(Collected data)
━━━━━━━━━━━━━━━━
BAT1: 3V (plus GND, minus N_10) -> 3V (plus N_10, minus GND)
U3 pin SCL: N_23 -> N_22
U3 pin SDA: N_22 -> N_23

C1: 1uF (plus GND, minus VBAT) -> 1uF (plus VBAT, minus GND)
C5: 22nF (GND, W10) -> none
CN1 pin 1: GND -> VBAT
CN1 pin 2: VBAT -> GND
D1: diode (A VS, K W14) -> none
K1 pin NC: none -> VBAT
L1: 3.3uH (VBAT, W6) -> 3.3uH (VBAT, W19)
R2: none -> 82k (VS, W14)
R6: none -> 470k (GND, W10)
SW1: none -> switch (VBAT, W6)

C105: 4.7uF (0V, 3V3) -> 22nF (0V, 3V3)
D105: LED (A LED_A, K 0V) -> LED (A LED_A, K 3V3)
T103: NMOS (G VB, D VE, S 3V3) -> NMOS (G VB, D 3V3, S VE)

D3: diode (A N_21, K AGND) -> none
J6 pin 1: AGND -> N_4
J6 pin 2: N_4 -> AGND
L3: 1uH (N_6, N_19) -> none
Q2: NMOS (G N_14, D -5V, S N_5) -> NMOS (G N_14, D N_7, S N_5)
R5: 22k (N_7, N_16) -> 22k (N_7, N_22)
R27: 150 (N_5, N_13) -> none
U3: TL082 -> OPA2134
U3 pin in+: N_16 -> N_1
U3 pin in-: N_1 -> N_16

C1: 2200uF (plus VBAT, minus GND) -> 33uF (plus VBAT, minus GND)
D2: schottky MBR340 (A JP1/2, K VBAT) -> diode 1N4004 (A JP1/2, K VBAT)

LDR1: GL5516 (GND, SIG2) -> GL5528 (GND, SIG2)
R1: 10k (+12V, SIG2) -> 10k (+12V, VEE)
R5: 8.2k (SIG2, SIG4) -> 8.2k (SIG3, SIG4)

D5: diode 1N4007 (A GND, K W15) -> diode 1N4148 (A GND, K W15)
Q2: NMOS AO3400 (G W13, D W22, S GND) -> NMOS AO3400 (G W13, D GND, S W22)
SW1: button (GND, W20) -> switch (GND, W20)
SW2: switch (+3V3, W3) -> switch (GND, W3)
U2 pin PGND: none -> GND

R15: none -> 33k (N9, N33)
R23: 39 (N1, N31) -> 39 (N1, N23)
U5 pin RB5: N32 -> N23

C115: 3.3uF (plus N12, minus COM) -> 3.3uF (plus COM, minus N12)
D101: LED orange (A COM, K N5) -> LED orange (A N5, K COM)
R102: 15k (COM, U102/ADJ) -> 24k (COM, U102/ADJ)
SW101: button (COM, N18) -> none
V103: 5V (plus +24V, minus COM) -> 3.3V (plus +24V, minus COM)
━━━━━━━━━━━━━━━━
* _TASK REQUIREMENTS_
Give again, exactly as written, every line from the first one above through the line that has "C105: 4.7uF (0V, 3V3) -> 22nF (0V, 3V3)" in it.

* _EXPECTED ANSWER_
BAT1: 3V (plus GND, minus N_10) -> 3V (plus N_10, minus GND)
U3 pin SCL: N_23 -> N_22
U3 pin SDA: N_22 -> N_23

C1: 1uF (plus GND, minus VBAT) -> 1uF (plus VBAT, minus GND)
C5: 22nF (GND, W10) -> none
CN1 pin 1: GND -> VBAT
CN1 pin 2: VBAT -> GND
D1: diode (A VS, K W14) -> none
K1 pin NC: none -> VBAT
L1: 3.3uH (VBAT, W6) -> 3.3uH (VBAT, W19)
R2: none -> 82k (VS, W14)
R6: none -> 470k (GND, W10)
SW1: none -> switch (VBAT, W6)

C105: 4.7uF (0V, 3V3) -> 22nF (0V, 3V3)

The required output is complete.